The stretch from the line with "(558, 366) = (650, 272): turquoise" through the line with "(709, 577) = (817, 508): brown" in the records below: write it out exactly, and nothing else.

[Items from a data source]
+===+
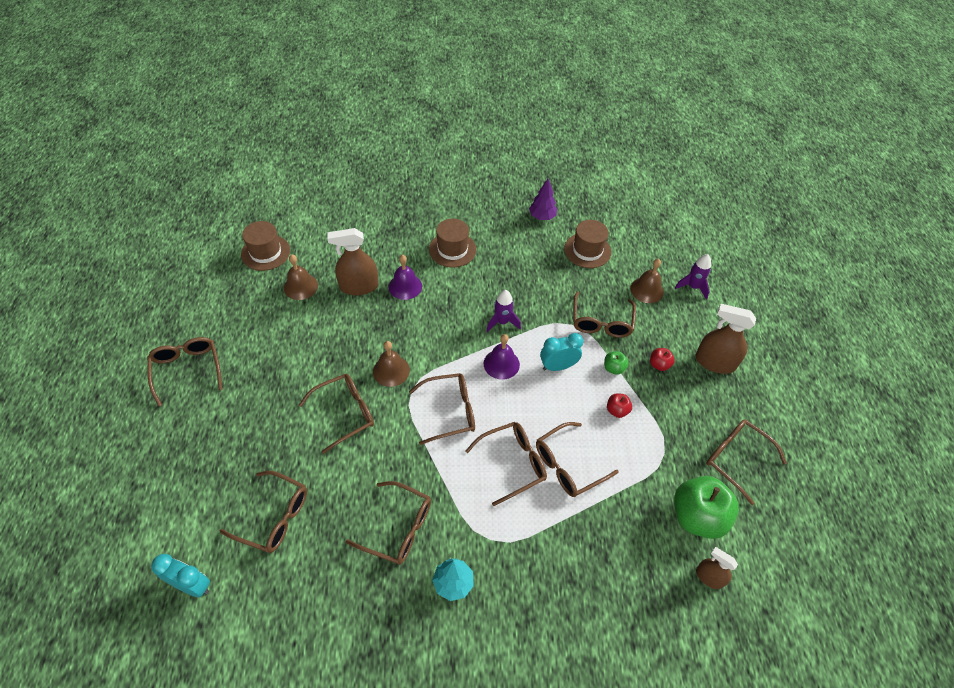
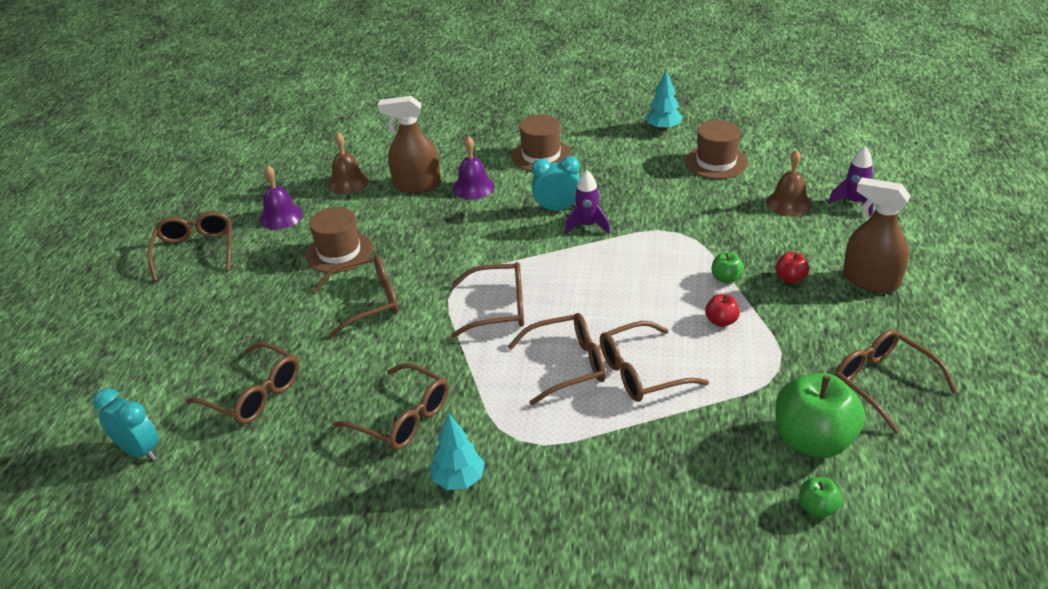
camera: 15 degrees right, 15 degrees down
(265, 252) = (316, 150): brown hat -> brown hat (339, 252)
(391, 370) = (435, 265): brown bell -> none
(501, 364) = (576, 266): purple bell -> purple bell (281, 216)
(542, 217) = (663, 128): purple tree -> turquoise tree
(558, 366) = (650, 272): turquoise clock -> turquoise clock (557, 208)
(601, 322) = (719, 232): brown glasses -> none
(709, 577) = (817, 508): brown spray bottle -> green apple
+===+
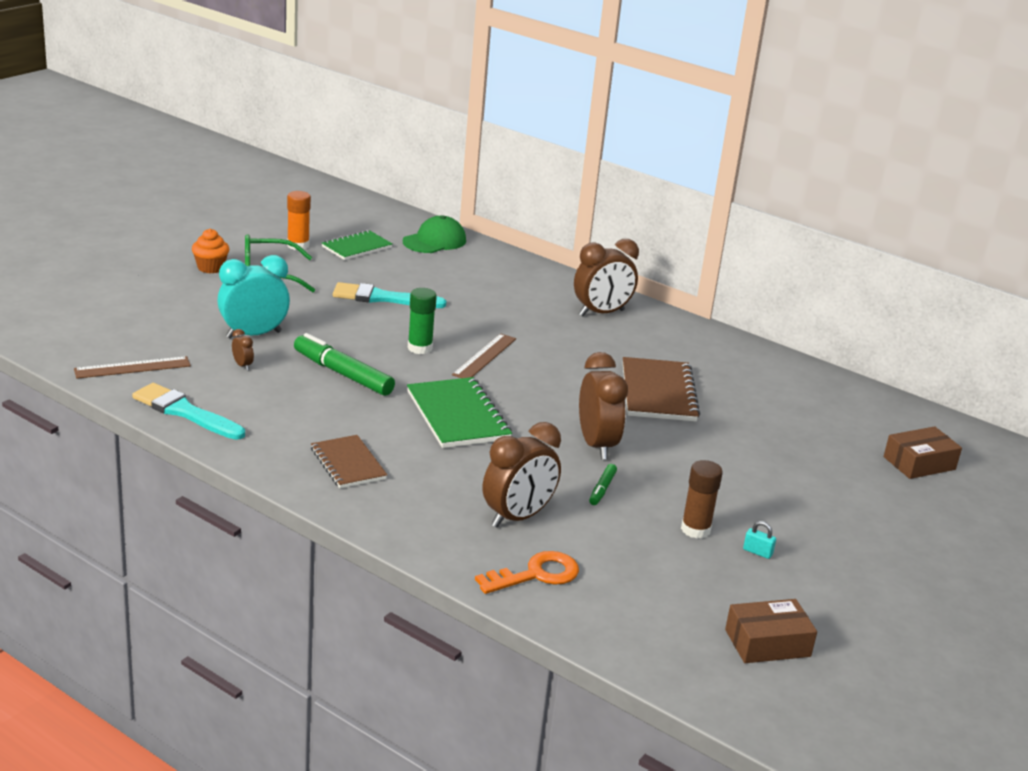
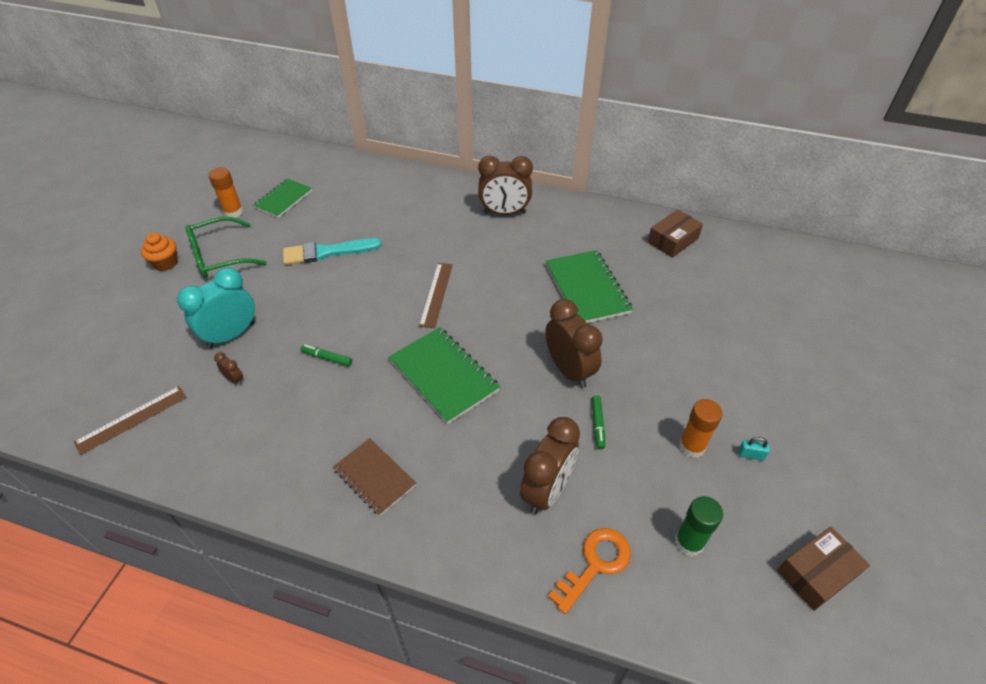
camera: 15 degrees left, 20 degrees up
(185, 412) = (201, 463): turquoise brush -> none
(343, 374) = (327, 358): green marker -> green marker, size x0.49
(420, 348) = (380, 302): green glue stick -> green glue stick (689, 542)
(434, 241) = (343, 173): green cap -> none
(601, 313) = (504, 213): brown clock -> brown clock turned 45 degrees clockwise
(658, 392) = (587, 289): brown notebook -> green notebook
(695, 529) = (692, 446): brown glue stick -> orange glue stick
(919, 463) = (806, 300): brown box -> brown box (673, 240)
+===+
> WRITTEN REPLY:
(558, 366) = (650, 272): turquoise clock -> turquoise clock (557, 208)
(601, 322) = (719, 232): brown glasses -> none
(709, 577) = (817, 508): brown spray bottle -> green apple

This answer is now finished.